◆ Task instructions:
Each record that follows should be duplicated exactly, except for its pictures.

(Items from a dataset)
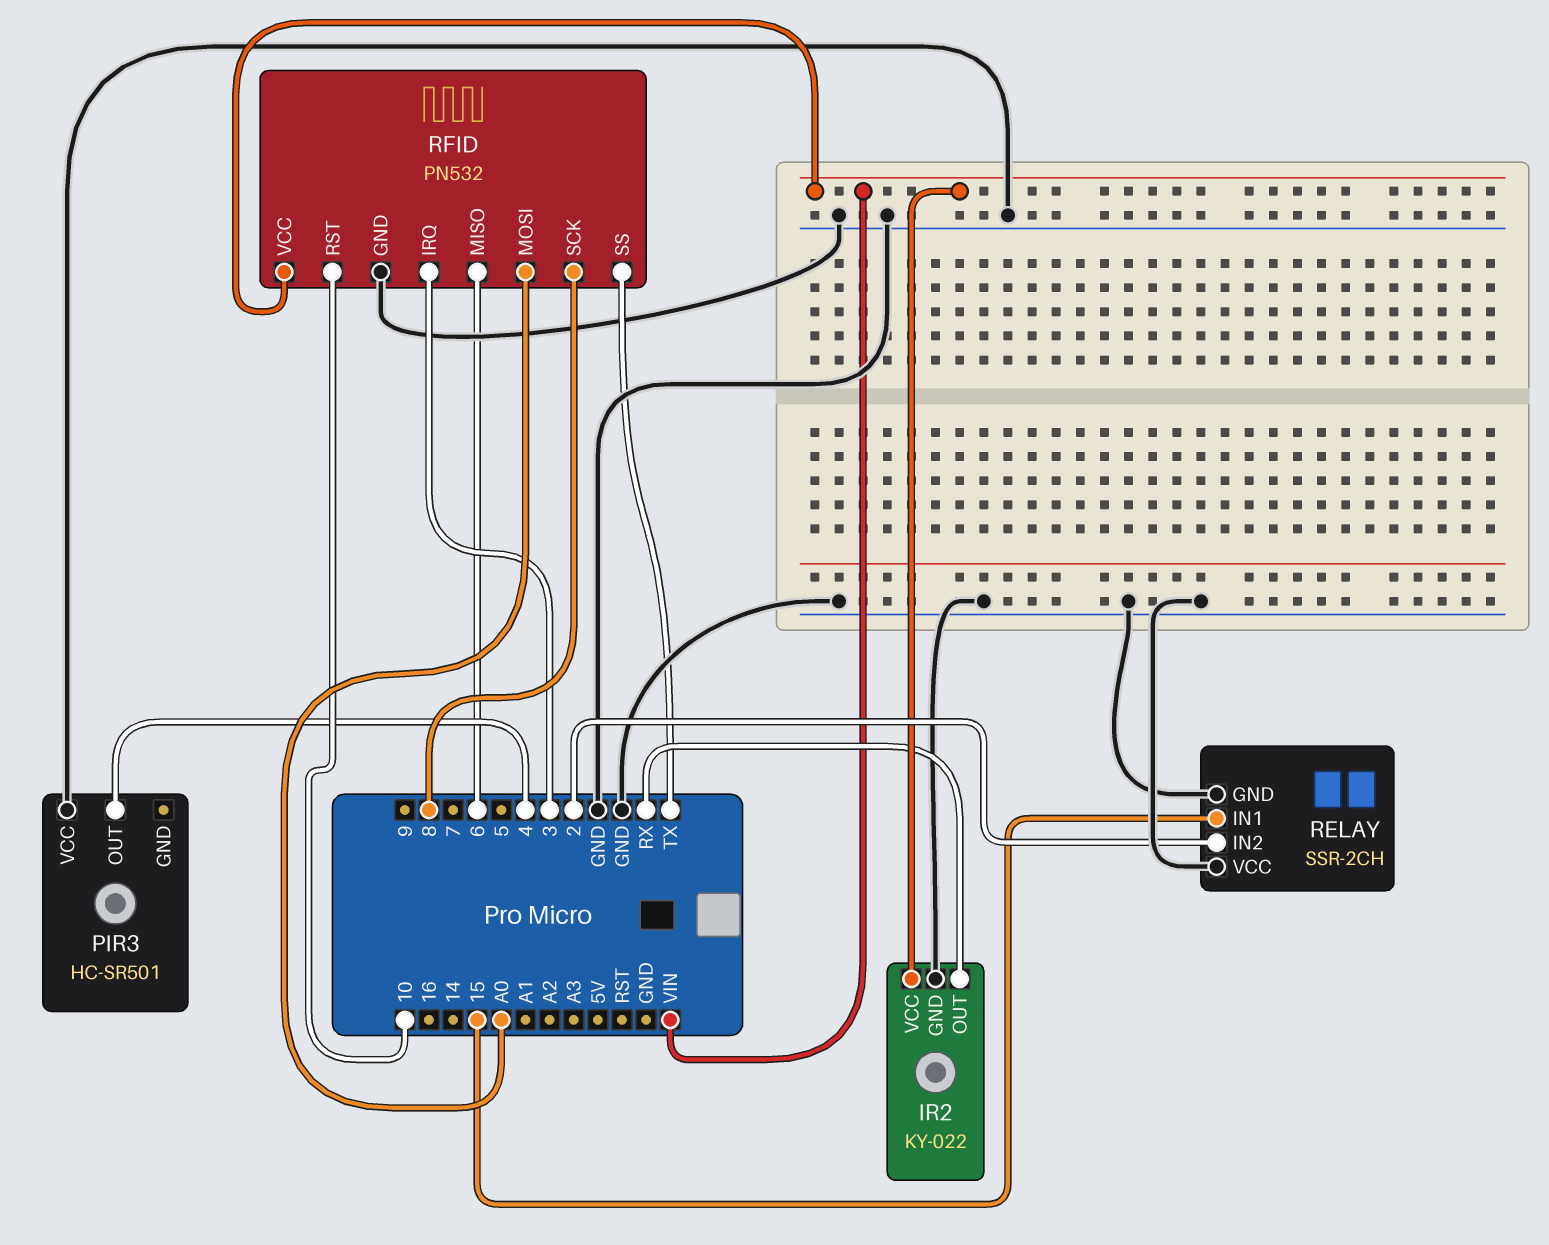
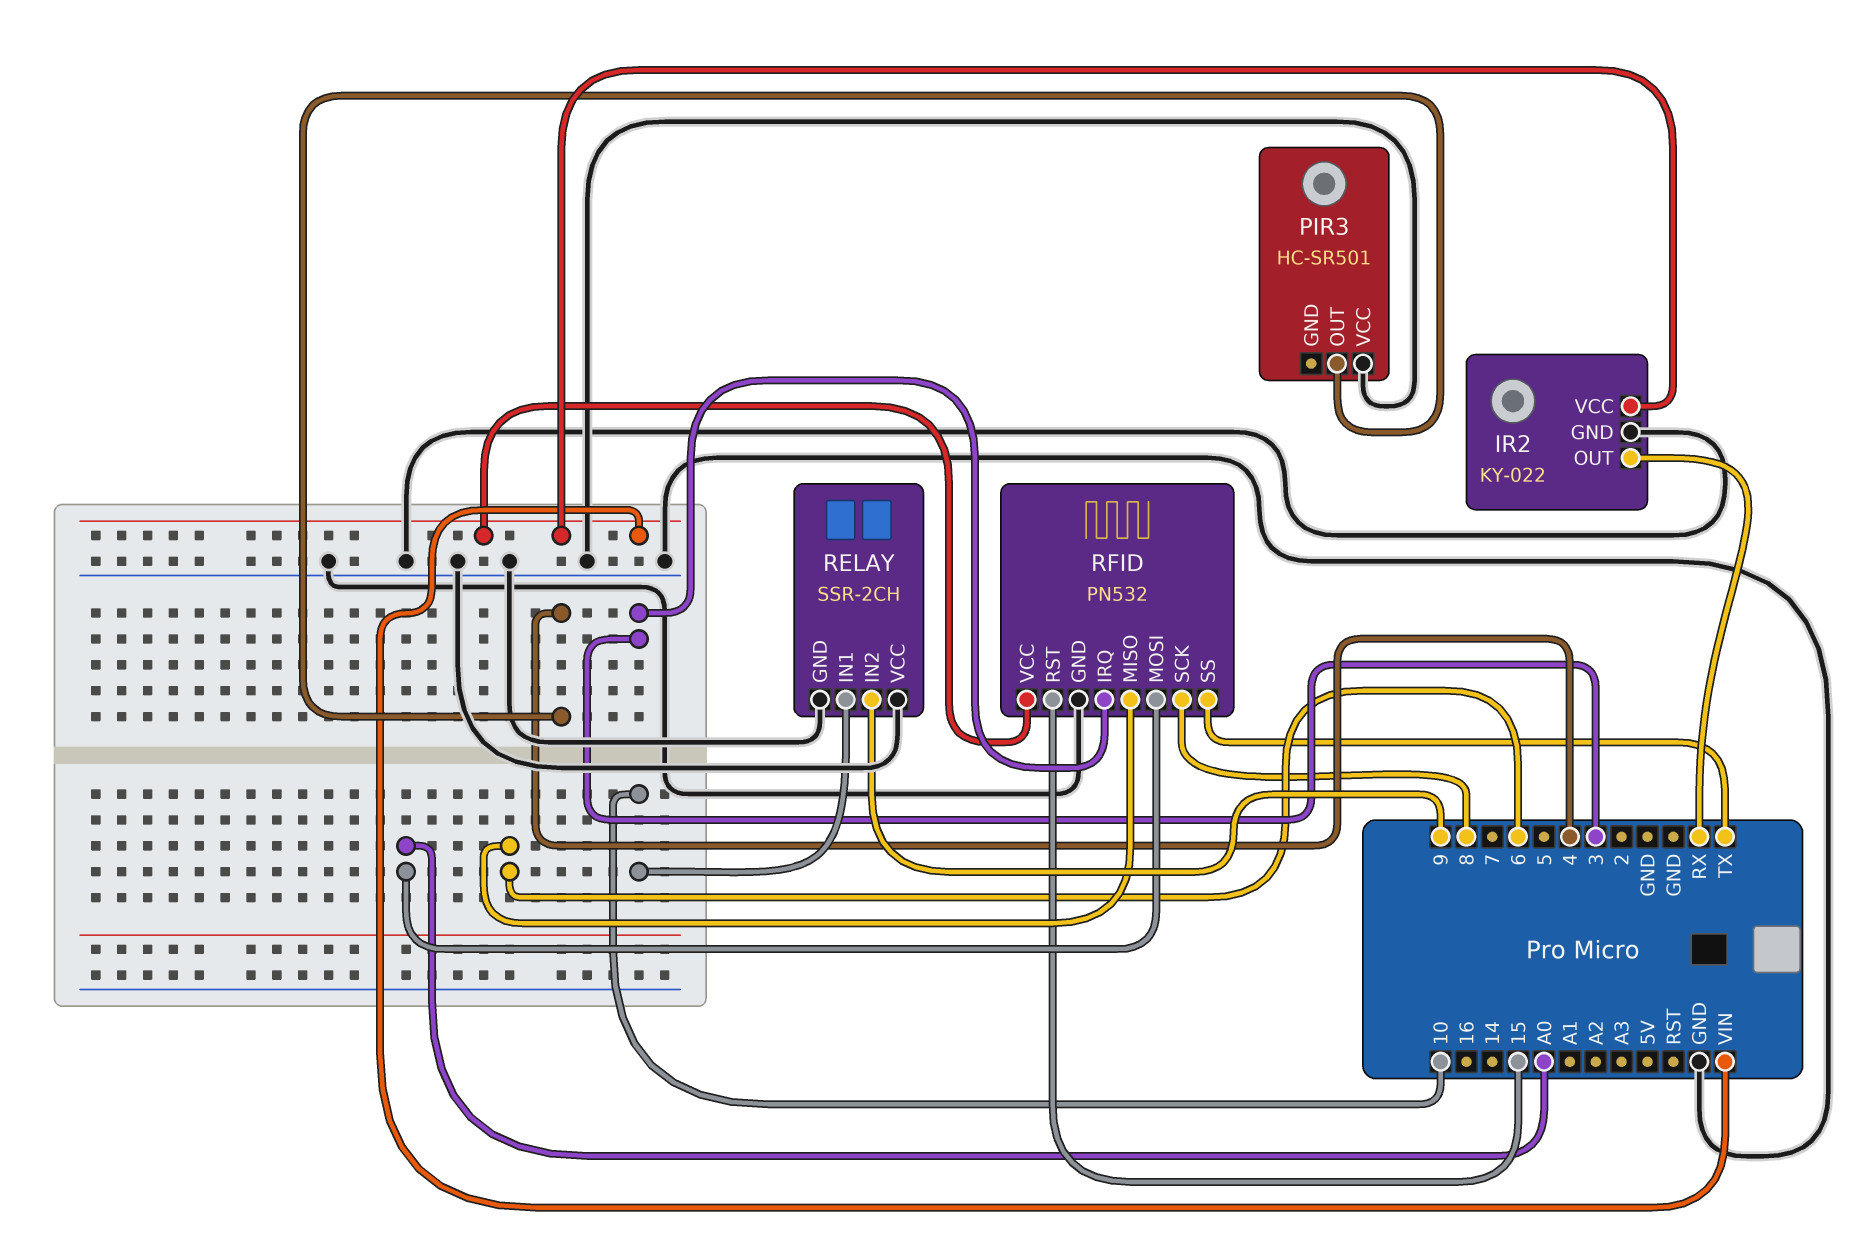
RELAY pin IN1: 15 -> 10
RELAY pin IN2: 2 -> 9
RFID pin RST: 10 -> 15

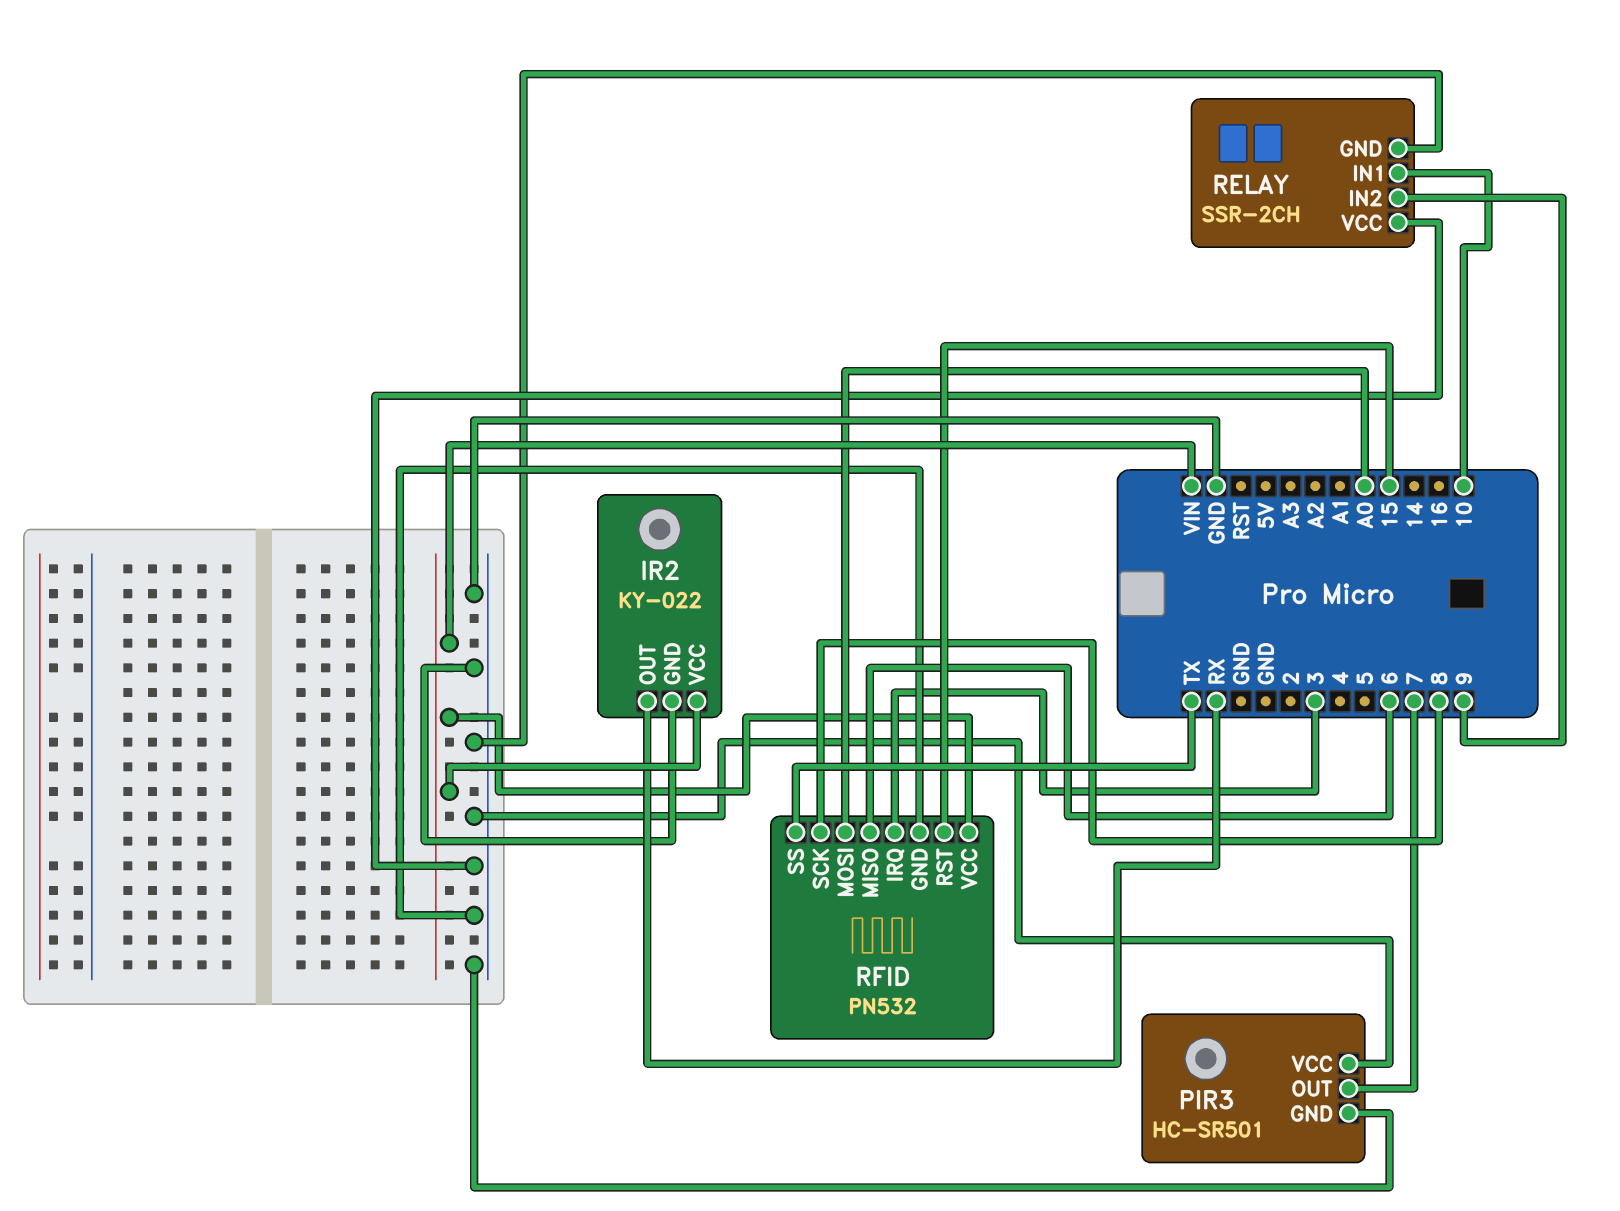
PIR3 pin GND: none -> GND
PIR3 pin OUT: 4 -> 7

◆ Task solution:
RELAY pin IN1: 15 -> 10
RELAY pin IN2: 2 -> 9
RFID pin RST: 10 -> 15

PIR3 pin GND: none -> GND
PIR3 pin OUT: 4 -> 7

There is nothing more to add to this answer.